Start of Block

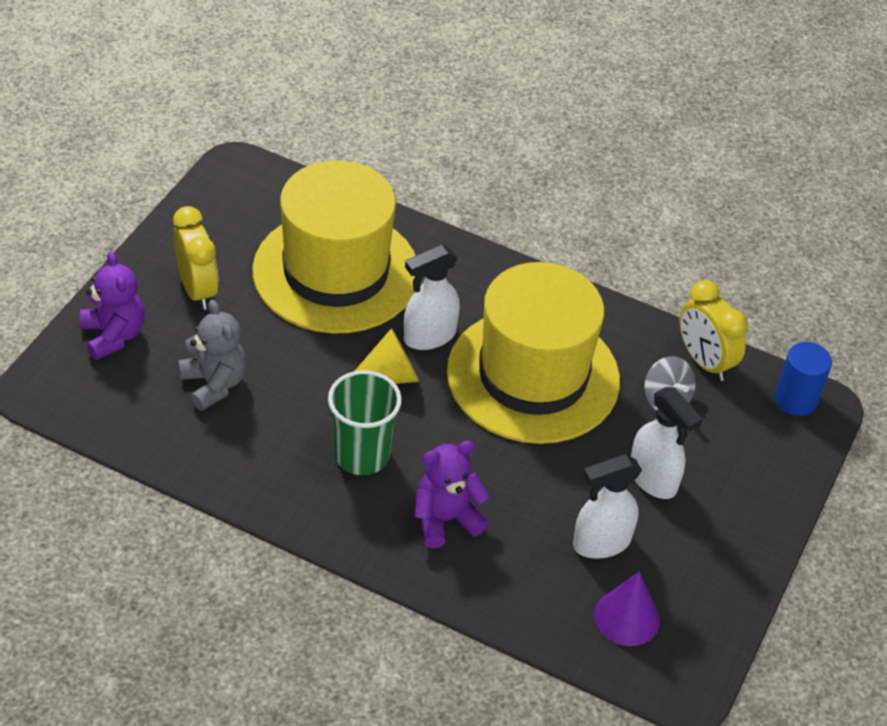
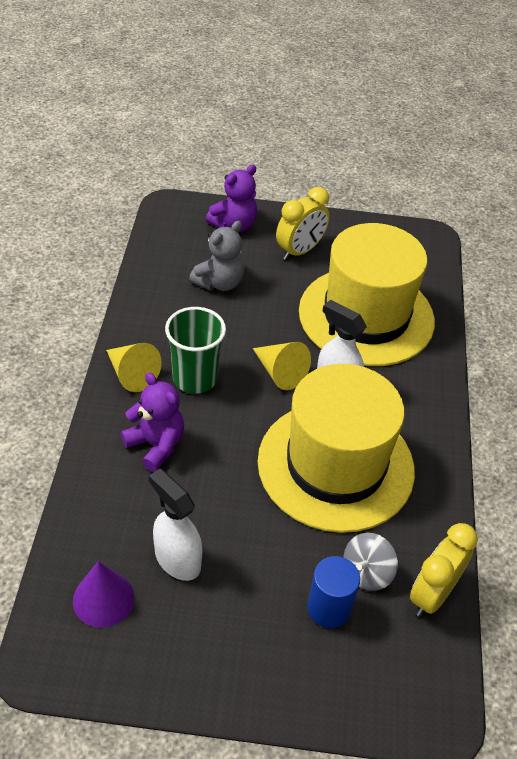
camera: 70 degrees right, 0 degrees up
(329, 513) = (132, 374): none -> yellow cone
(653, 479) = (267, 584): white spray bottle -> none
(795, 400) = (433, 690): blue cylinder -> blue cylinder (329, 608)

End of Block

Would you return all the data exactly as given, minus the pictures?

Response for this exercise.
camera: 70 degrees right, 0 degrees up
(329, 513) = (132, 374): none -> yellow cone
(653, 479) = (267, 584): white spray bottle -> none
(795, 400) = (433, 690): blue cylinder -> blue cylinder (329, 608)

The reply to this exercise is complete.